**PROBLEM**
The expected response is the full listing, retyped exactly, without its images.

**DATA EXTRACT**
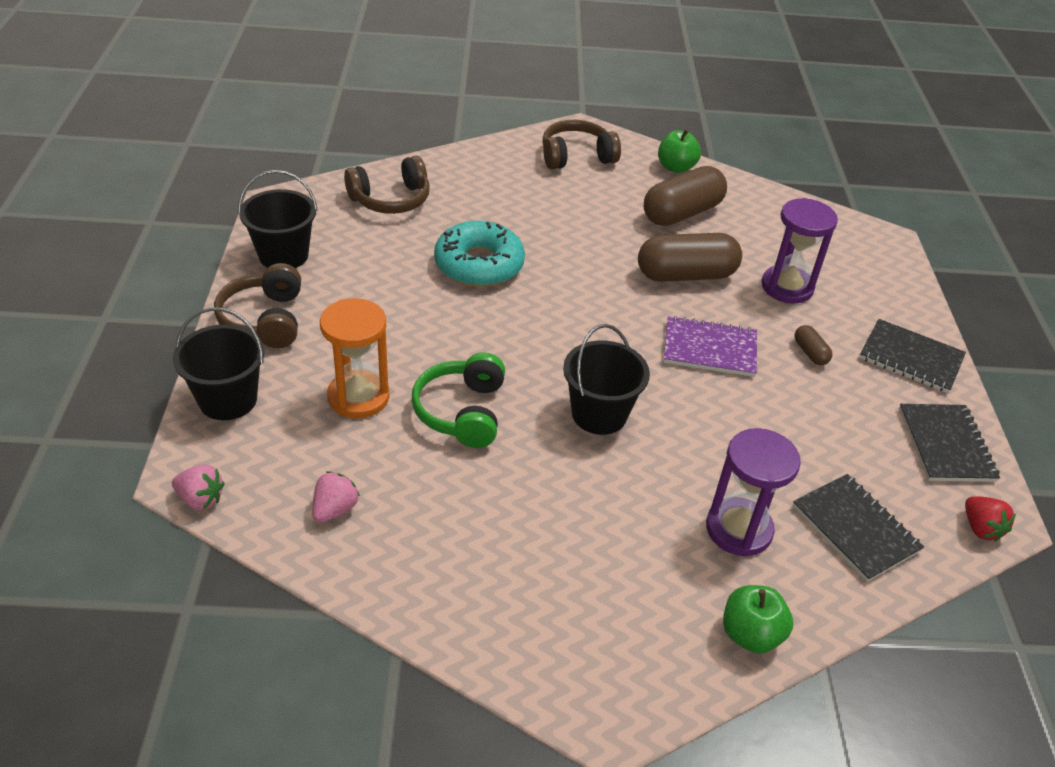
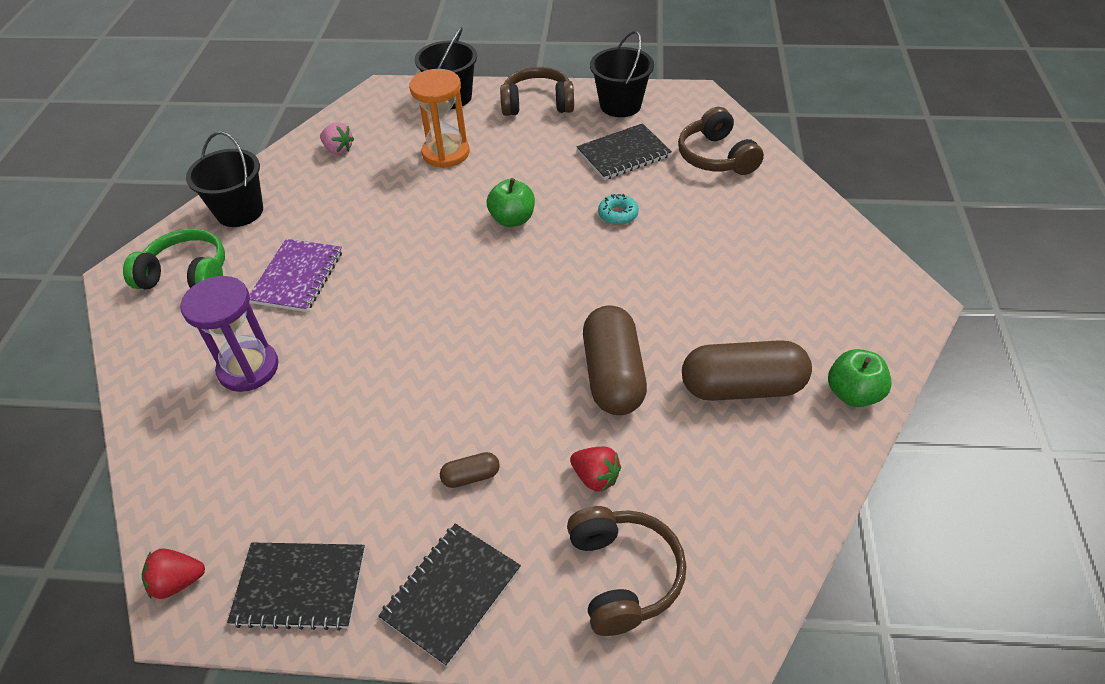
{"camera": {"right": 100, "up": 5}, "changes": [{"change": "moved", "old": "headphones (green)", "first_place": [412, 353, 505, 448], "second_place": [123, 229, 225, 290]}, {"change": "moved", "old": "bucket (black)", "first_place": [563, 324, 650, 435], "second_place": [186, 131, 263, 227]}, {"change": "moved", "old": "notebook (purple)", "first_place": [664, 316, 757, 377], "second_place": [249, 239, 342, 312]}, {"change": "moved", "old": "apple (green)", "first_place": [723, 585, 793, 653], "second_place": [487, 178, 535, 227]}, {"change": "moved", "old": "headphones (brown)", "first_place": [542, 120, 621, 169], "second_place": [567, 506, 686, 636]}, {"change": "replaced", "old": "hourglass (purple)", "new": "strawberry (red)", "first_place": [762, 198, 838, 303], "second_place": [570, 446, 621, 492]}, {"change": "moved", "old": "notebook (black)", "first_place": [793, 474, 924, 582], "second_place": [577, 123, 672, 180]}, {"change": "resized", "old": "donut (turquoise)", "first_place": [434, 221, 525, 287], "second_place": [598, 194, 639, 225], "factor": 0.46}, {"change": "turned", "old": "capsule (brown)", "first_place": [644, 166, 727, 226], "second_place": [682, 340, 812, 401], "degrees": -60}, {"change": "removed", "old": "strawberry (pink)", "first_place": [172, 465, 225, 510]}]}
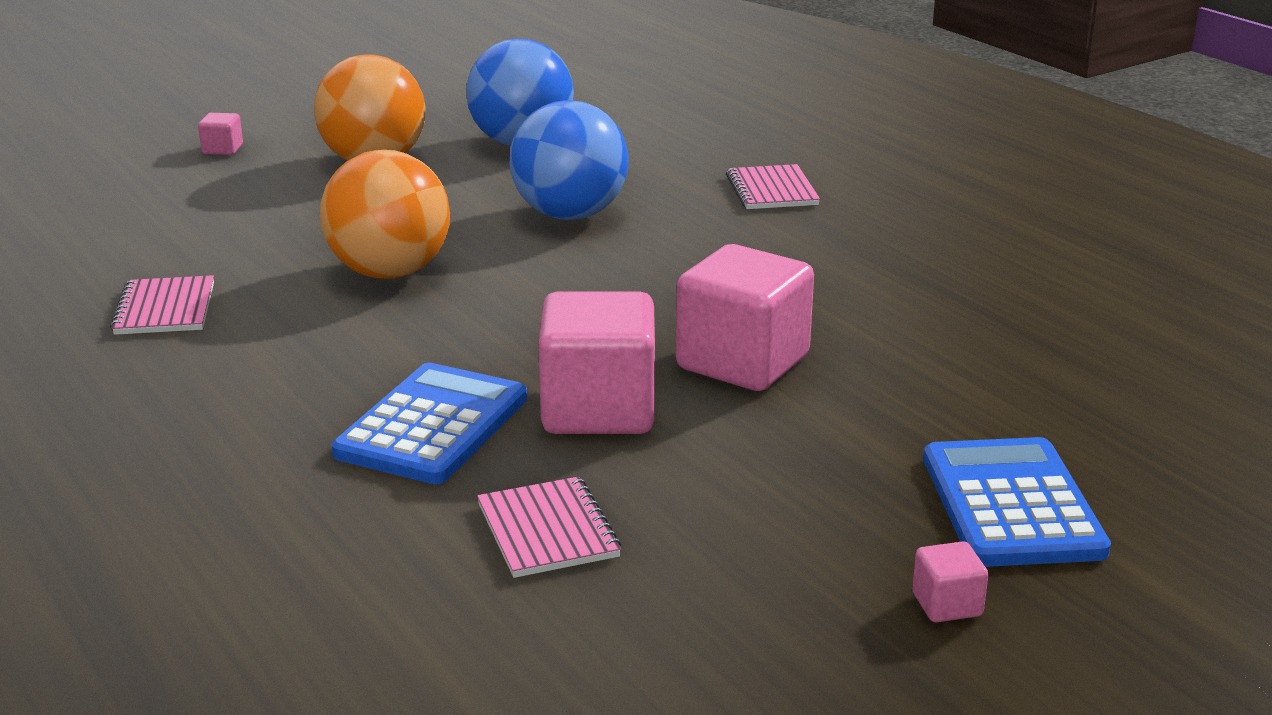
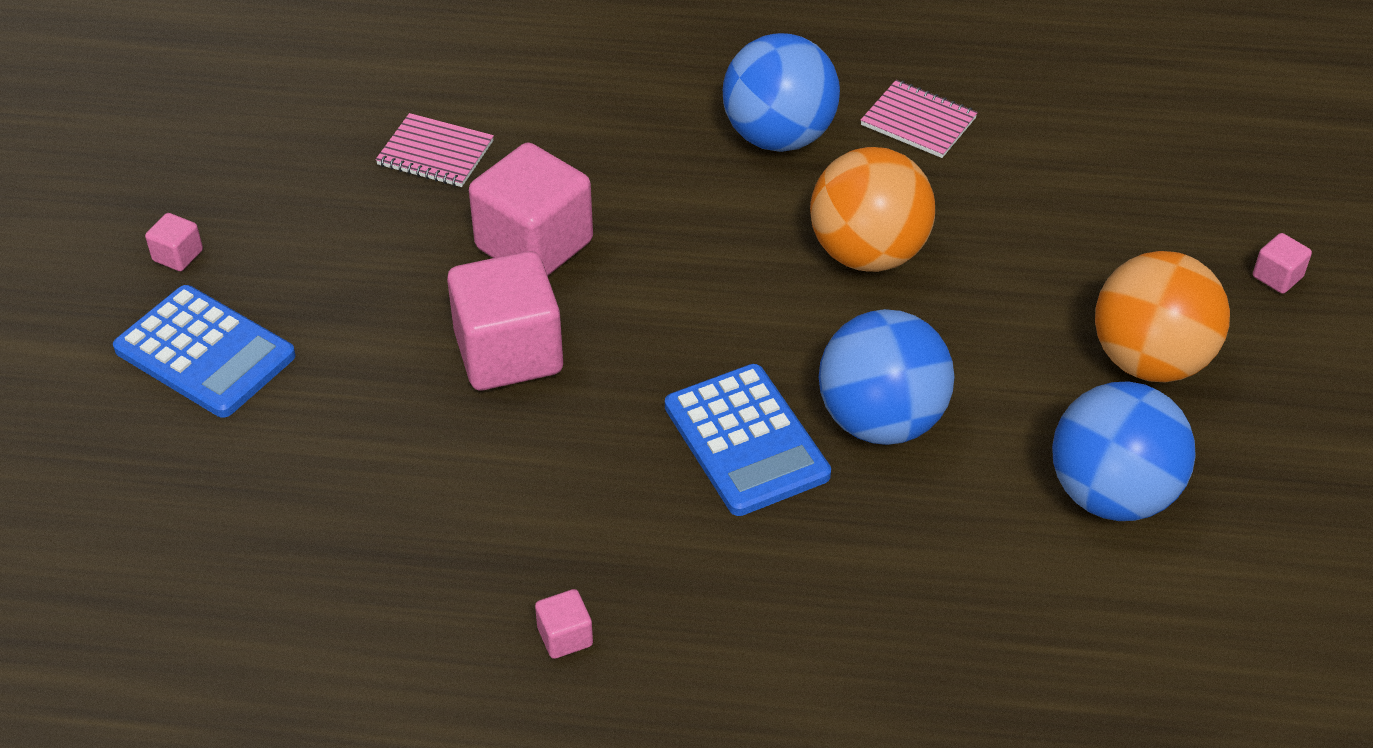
{"camera": {"right": 130, "up": 20}, "changes": [{"change": "added", "new": "cube (pink)", "second_place": [535, 589, 593, 659]}, {"change": "moved", "old": "calculator (blue)", "first_place": [332, 363, 527, 484], "second_place": [665, 364, 831, 516]}, {"change": "added", "new": "ball (blue)", "second_place": [723, 33, 840, 152]}, {"change": "removed", "old": "notebook (pink)", "first_place": [726, 164, 820, 209]}]}
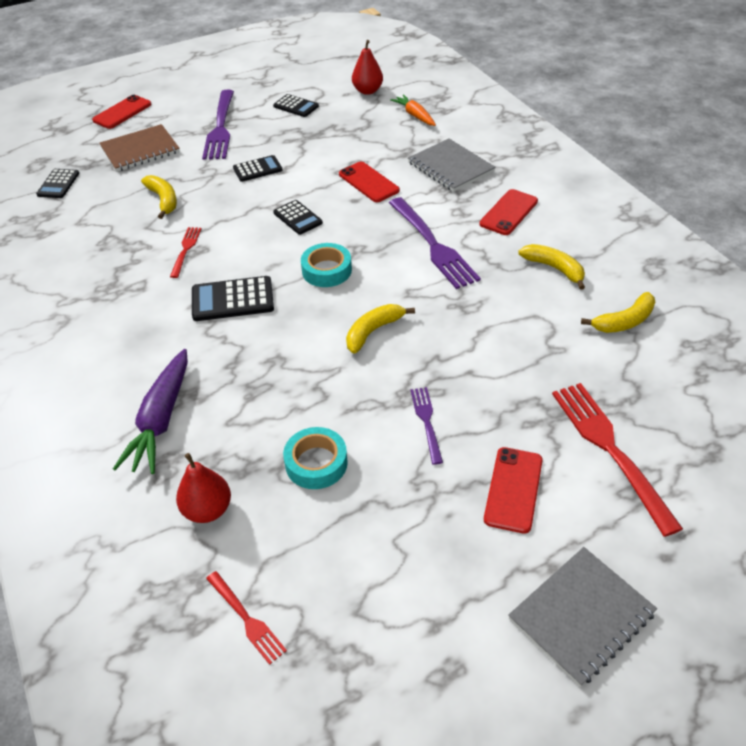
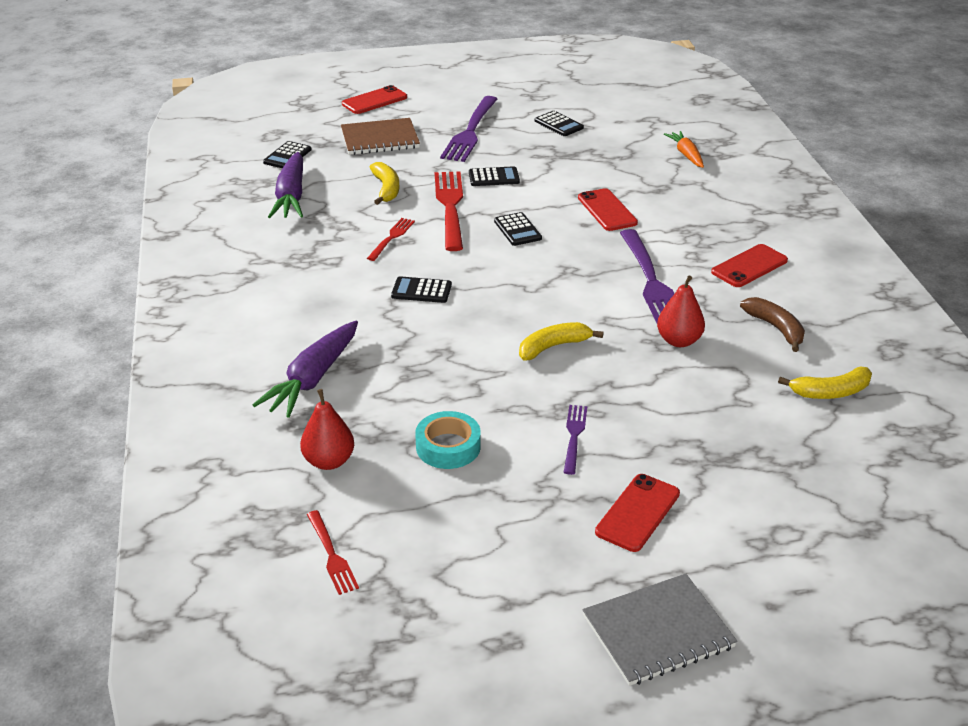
{"camera": {"right": 15, "up": -10}, "changes": [{"change": "added", "new": "carrot (purple)", "second_place": [268, 152, 303, 218]}, {"change": "resized", "old": "calculator (black)", "first_place": [192, 276, 274, 321], "second_place": [391, 276, 452, 303], "factor": 0.66}, {"change": "moved", "old": "fork (red)", "first_place": [552, 383, 683, 537], "second_place": [435, 172, 463, 251]}, {"change": "moved", "old": "pear (red)", "first_place": [352, 40, 383, 95], "second_place": [657, 276, 705, 347]}, {"change": "recoloured", "old": "banana (yellow)", "new": "banana (brown)", "first_place": [518, 244, 585, 290], "second_place": [740, 297, 805, 352]}, {"change": "removed", "old": "tape (turquoise)", "first_place": [301, 243, 352, 287]}, {"change": "removed", "old": "notebook (grey)", "first_place": [408, 139, 495, 192]}]}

**PROBLEM SOLUTION**
{"camera": {"right": 100, "up": 5}, "changes": [{"change": "moved", "old": "headphones (green)", "first_place": [412, 353, 505, 448], "second_place": [123, 229, 225, 290]}, {"change": "moved", "old": "bucket (black)", "first_place": [563, 324, 650, 435], "second_place": [186, 131, 263, 227]}, {"change": "moved", "old": "notebook (purple)", "first_place": [664, 316, 757, 377], "second_place": [249, 239, 342, 312]}, {"change": "moved", "old": "apple (green)", "first_place": [723, 585, 793, 653], "second_place": [487, 178, 535, 227]}, {"change": "moved", "old": "headphones (brown)", "first_place": [542, 120, 621, 169], "second_place": [567, 506, 686, 636]}, {"change": "replaced", "old": "hourglass (purple)", "new": "strawberry (red)", "first_place": [762, 198, 838, 303], "second_place": [570, 446, 621, 492]}, {"change": "moved", "old": "notebook (black)", "first_place": [793, 474, 924, 582], "second_place": [577, 123, 672, 180]}, {"change": "resized", "old": "donut (turquoise)", "first_place": [434, 221, 525, 287], "second_place": [598, 194, 639, 225], "factor": 0.46}, {"change": "turned", "old": "capsule (brown)", "first_place": [644, 166, 727, 226], "second_place": [682, 340, 812, 401], "degrees": -60}, {"change": "removed", "old": "strawberry (pink)", "first_place": [172, 465, 225, 510]}]}
{"camera": {"right": 130, "up": 20}, "changes": [{"change": "added", "new": "cube (pink)", "second_place": [535, 589, 593, 659]}, {"change": "moved", "old": "calculator (blue)", "first_place": [332, 363, 527, 484], "second_place": [665, 364, 831, 516]}, {"change": "added", "new": "ball (blue)", "second_place": [723, 33, 840, 152]}, {"change": "removed", "old": "notebook (pink)", "first_place": [726, 164, 820, 209]}]}
{"camera": {"right": 15, "up": -10}, "changes": [{"change": "added", "new": "carrot (purple)", "second_place": [268, 152, 303, 218]}, {"change": "resized", "old": "calculator (black)", "first_place": [192, 276, 274, 321], "second_place": [391, 276, 452, 303], "factor": 0.66}, {"change": "moved", "old": "fork (red)", "first_place": [552, 383, 683, 537], "second_place": [435, 172, 463, 251]}, {"change": "moved", "old": "pear (red)", "first_place": [352, 40, 383, 95], "second_place": [657, 276, 705, 347]}, {"change": "recoloured", "old": "banana (yellow)", "new": "banana (brown)", "first_place": [518, 244, 585, 290], "second_place": [740, 297, 805, 352]}, {"change": "removed", "old": "tape (turquoise)", "first_place": [301, 243, 352, 287]}, {"change": "removed", "old": "notebook (grey)", "first_place": [408, 139, 495, 192]}]}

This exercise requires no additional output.